- About this task -
Restate word for word the lines in the listing below, starting at the line containing "green ruler: 2 -> 4" and ending at the line containing "white scissors: 0 -> 2", both included; leave out the rest.

- Supplied data -
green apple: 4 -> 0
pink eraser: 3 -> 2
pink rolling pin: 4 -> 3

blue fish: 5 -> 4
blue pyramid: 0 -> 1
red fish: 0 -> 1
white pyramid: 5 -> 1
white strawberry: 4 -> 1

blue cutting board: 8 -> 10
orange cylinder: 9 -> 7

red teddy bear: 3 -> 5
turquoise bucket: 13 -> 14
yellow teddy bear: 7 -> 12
...
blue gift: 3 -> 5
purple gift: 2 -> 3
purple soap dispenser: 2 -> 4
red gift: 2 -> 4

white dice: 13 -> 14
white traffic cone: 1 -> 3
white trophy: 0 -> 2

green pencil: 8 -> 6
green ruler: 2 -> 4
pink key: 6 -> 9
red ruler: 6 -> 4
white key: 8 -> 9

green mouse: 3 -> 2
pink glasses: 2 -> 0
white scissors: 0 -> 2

- Response to this task -
green ruler: 2 -> 4
pink key: 6 -> 9
red ruler: 6 -> 4
white key: 8 -> 9

green mouse: 3 -> 2
pink glasses: 2 -> 0
white scissors: 0 -> 2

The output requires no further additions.